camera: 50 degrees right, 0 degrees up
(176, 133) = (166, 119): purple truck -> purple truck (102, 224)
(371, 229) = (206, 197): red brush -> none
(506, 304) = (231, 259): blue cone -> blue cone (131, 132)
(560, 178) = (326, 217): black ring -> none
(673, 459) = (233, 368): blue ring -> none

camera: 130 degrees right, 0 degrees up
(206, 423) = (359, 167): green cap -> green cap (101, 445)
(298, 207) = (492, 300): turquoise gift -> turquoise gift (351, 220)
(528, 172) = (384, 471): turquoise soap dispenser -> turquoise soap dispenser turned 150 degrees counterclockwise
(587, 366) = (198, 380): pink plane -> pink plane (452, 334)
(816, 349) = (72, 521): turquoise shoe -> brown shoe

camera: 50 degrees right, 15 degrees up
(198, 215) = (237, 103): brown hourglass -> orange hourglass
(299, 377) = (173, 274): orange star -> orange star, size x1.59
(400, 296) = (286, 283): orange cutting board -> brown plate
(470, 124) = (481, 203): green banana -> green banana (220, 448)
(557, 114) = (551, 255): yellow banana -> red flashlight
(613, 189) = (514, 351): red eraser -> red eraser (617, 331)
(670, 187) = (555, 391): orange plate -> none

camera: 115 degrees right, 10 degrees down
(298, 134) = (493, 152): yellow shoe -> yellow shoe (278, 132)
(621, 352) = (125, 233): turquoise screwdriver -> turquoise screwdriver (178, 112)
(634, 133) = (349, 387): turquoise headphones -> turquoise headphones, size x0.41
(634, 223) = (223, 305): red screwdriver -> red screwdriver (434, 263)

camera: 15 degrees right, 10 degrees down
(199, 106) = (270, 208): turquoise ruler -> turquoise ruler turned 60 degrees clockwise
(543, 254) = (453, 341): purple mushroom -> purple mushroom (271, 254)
..............................
Aim of the exercise
Sift through the material above and copy the lines that contain the word "size".

Task answer
(299, 377) = (173, 274): orange star -> orange star, size x1.59
(634, 133) = (349, 387): turquoise headphones -> turquoise headphones, size x0.41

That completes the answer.